• GIVEN TASK
Copy the listing below word for word, line by line and in the same order.

• DATASET EXCERPTS
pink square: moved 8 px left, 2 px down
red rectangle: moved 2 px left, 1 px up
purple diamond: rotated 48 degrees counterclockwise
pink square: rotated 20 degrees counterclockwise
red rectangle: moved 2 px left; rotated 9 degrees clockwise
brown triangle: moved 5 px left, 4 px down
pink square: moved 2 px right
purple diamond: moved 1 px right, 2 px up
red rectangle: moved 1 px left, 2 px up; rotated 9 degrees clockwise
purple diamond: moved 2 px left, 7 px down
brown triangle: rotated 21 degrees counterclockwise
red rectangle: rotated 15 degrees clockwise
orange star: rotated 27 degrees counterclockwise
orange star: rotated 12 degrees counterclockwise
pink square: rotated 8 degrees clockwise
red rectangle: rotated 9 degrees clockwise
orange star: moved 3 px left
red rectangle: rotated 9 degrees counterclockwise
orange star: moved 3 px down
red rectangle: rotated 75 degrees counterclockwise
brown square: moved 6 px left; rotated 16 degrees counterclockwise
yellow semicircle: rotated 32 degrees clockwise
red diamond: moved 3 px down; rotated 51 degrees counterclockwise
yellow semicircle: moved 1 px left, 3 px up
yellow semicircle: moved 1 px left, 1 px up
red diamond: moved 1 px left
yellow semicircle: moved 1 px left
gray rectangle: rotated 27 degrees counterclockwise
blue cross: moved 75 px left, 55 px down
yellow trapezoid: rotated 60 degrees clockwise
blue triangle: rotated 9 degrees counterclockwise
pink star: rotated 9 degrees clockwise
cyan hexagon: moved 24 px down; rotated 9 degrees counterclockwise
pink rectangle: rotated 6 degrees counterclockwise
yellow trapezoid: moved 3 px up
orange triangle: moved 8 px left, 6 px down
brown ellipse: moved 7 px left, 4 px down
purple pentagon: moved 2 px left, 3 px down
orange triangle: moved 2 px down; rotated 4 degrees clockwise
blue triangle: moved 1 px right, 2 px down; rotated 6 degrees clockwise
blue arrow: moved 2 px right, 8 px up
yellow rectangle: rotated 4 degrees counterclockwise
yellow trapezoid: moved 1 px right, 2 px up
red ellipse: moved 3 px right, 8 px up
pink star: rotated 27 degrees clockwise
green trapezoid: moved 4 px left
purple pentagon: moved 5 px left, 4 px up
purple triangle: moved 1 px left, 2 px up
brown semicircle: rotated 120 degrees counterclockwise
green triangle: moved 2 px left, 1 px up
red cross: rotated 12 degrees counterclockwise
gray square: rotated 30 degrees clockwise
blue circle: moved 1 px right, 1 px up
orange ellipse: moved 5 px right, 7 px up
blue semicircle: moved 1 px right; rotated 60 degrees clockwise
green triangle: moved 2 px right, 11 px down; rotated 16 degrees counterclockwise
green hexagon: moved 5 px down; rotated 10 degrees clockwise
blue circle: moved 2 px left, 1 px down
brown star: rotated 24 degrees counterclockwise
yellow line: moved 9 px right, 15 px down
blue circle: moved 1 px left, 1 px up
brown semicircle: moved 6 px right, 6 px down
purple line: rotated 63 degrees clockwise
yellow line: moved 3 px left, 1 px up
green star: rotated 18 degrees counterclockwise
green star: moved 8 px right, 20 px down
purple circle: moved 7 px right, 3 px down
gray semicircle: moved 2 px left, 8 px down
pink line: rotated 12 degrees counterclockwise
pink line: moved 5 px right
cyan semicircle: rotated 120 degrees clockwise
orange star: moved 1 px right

• SOLUTION TO THIS TASK
pink square: moved 8 px left, 2 px down
red rectangle: moved 2 px left, 1 px up
purple diamond: rotated 48 degrees counterclockwise
pink square: rotated 20 degrees counterclockwise
red rectangle: moved 2 px left; rotated 9 degrees clockwise
brown triangle: moved 5 px left, 4 px down
pink square: moved 2 px right
purple diamond: moved 1 px right, 2 px up
red rectangle: moved 1 px left, 2 px up; rotated 9 degrees clockwise
purple diamond: moved 2 px left, 7 px down
brown triangle: rotated 21 degrees counterclockwise
red rectangle: rotated 15 degrees clockwise
orange star: rotated 27 degrees counterclockwise
orange star: rotated 12 degrees counterclockwise
pink square: rotated 8 degrees clockwise
red rectangle: rotated 9 degrees clockwise
orange star: moved 3 px left
red rectangle: rotated 9 degrees counterclockwise
orange star: moved 3 px down
red rectangle: rotated 75 degrees counterclockwise
brown square: moved 6 px left; rotated 16 degrees counterclockwise
yellow semicircle: rotated 32 degrees clockwise
red diamond: moved 3 px down; rotated 51 degrees counterclockwise
yellow semicircle: moved 1 px left, 3 px up
yellow semicircle: moved 1 px left, 1 px up
red diamond: moved 1 px left
yellow semicircle: moved 1 px left
gray rectangle: rotated 27 degrees counterclockwise
blue cross: moved 75 px left, 55 px down
yellow trapezoid: rotated 60 degrees clockwise
blue triangle: rotated 9 degrees counterclockwise
pink star: rotated 9 degrees clockwise
cyan hexagon: moved 24 px down; rotated 9 degrees counterclockwise
pink rectangle: rotated 6 degrees counterclockwise
yellow trapezoid: moved 3 px up
orange triangle: moved 8 px left, 6 px down
brown ellipse: moved 7 px left, 4 px down
purple pentagon: moved 2 px left, 3 px down
orange triangle: moved 2 px down; rotated 4 degrees clockwise
blue triangle: moved 1 px right, 2 px down; rotated 6 degrees clockwise
blue arrow: moved 2 px right, 8 px up
yellow rectangle: rotated 4 degrees counterclockwise
yellow trapezoid: moved 1 px right, 2 px up
red ellipse: moved 3 px right, 8 px up
pink star: rotated 27 degrees clockwise
green trapezoid: moved 4 px left
purple pentagon: moved 5 px left, 4 px up
purple triangle: moved 1 px left, 2 px up
brown semicircle: rotated 120 degrees counterclockwise
green triangle: moved 2 px left, 1 px up
red cross: rotated 12 degrees counterclockwise
gray square: rotated 30 degrees clockwise
blue circle: moved 1 px right, 1 px up
orange ellipse: moved 5 px right, 7 px up
blue semicircle: moved 1 px right; rotated 60 degrees clockwise
green triangle: moved 2 px right, 11 px down; rotated 16 degrees counterclockwise
green hexagon: moved 5 px down; rotated 10 degrees clockwise
blue circle: moved 2 px left, 1 px down
brown star: rotated 24 degrees counterclockwise
yellow line: moved 9 px right, 15 px down
blue circle: moved 1 px left, 1 px up
brown semicircle: moved 6 px right, 6 px down
purple line: rotated 63 degrees clockwise
yellow line: moved 3 px left, 1 px up
green star: rotated 18 degrees counterclockwise
green star: moved 8 px right, 20 px down
purple circle: moved 7 px right, 3 px down
gray semicircle: moved 2 px left, 8 px down
pink line: rotated 12 degrees counterclockwise
pink line: moved 5 px right
cyan semicircle: rotated 120 degrees clockwise
orange star: moved 1 px right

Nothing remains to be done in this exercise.